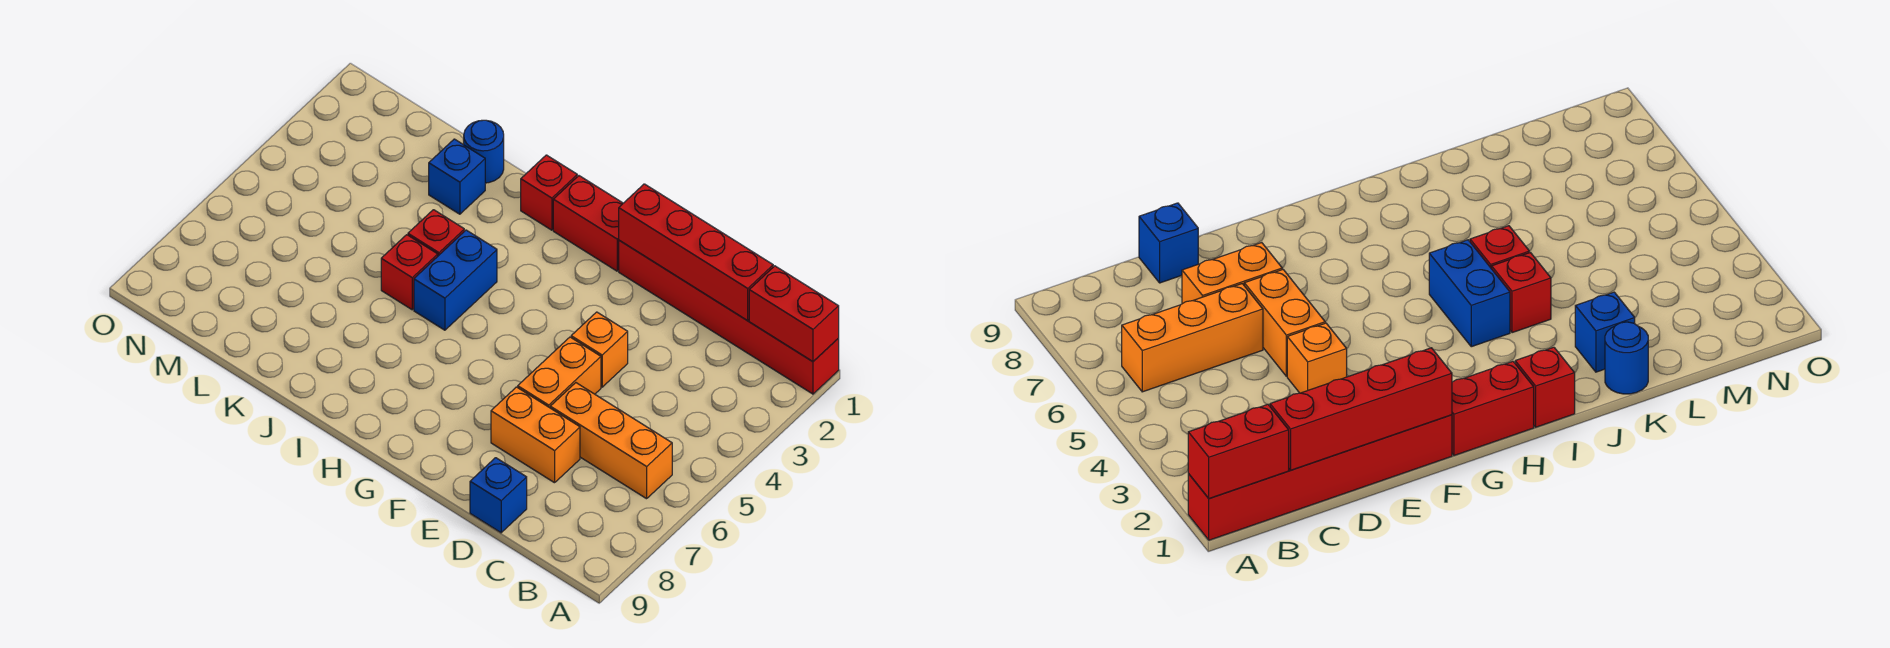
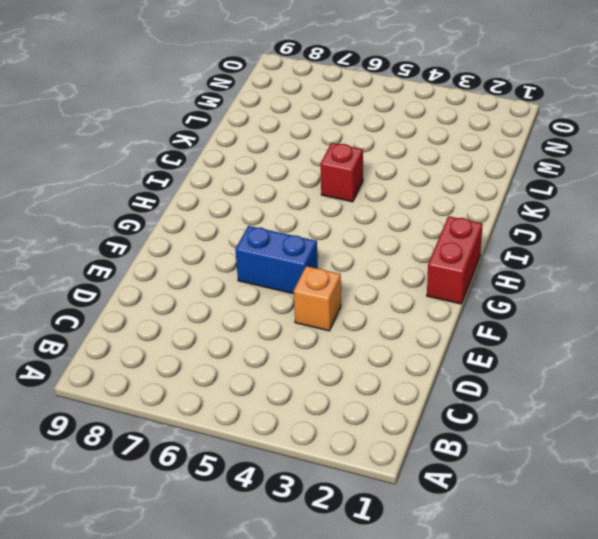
blue brick F5:F6 level 1 -> blue brick I4:I5 level 1
none -> red brick A1:F1 level 1
none -> orange brick B6:D6 level 1
none -> orange brick D7:E7 level 1

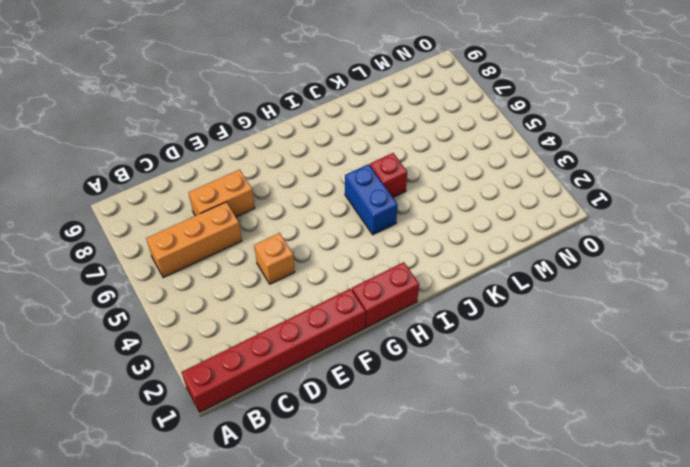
none -> blue brick D9 level 1
none -> orange brick E5:E6 level 1
none -> red brick I1 level 1

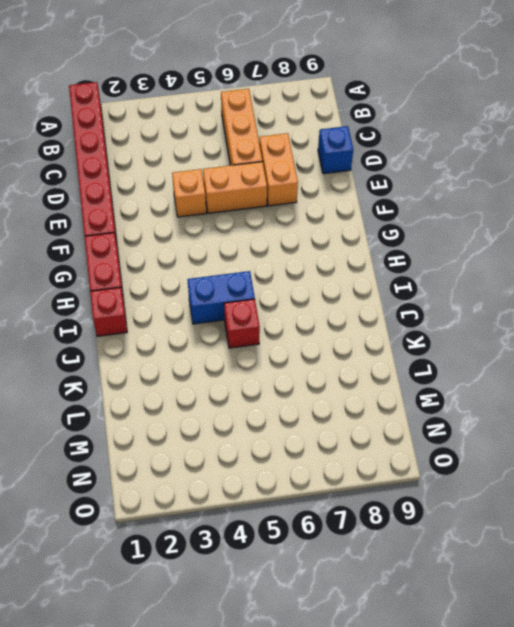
none -> red brick J4 level 1
none -> blue round brick K1 level 1
none -> blue brick K2 level 1

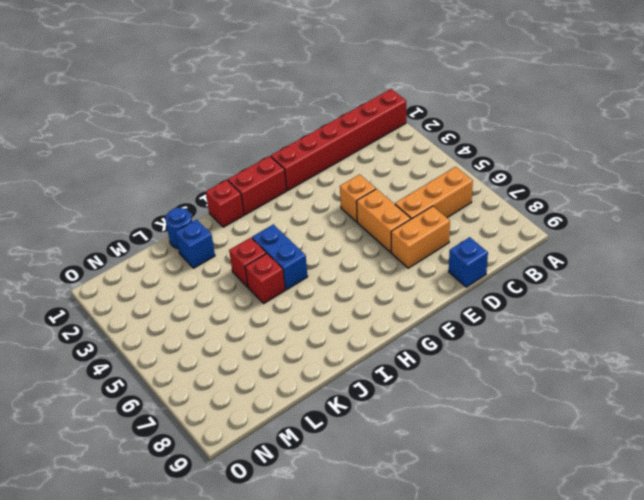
none -> red brick A1:B1 level 2
none -> red brick C1:F1 level 2

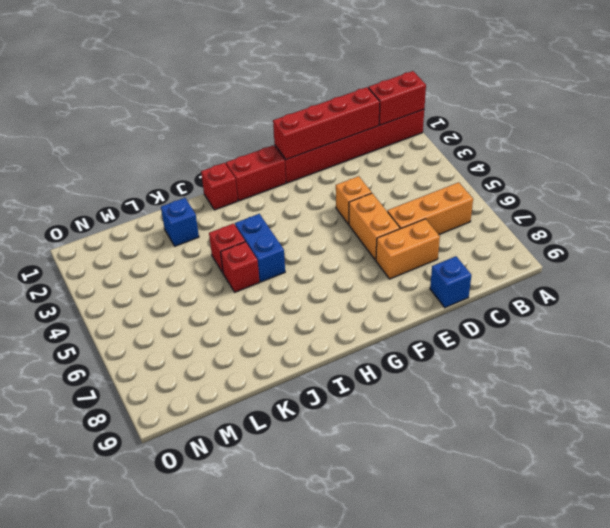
none -> blue round brick K1 level 1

# # #

**ABOUT THIS EXERCISE:**
Exactly as written, repeat the lines of the material above from the first through the line holding "none -> blue brick K2 level 1", with both ends in the copy and no pictures.

**RESULT OF THE TASK:**
blue brick F5:F6 level 1 -> blue brick I4:I5 level 1
none -> red brick A1:F1 level 1
none -> orange brick B6:D6 level 1
none -> orange brick D7:E7 level 1

none -> blue brick D9 level 1
none -> orange brick E5:E6 level 1
none -> red brick I1 level 1

none -> red brick J4 level 1
none -> blue round brick K1 level 1
none -> blue brick K2 level 1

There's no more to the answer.